◆ What you have to do
Return every record exactly as written.
[Data provided Boundary: Start]
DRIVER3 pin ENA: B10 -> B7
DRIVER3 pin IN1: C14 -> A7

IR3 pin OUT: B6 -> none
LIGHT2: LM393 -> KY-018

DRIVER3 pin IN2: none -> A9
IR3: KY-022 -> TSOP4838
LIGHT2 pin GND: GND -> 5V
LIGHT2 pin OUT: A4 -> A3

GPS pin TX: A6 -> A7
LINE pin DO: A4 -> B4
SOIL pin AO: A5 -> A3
[Data provided Boundary: End]
◆ Result below
DRIVER3 pin ENA: B10 -> B7
DRIVER3 pin IN1: C14 -> A7

IR3 pin OUT: B6 -> none
LIGHT2: LM393 -> KY-018

DRIVER3 pin IN2: none -> A9
IR3: KY-022 -> TSOP4838
LIGHT2 pin GND: GND -> 5V
LIGHT2 pin OUT: A4 -> A3

GPS pin TX: A6 -> A7
LINE pin DO: A4 -> B4
SOIL pin AO: A5 -> A3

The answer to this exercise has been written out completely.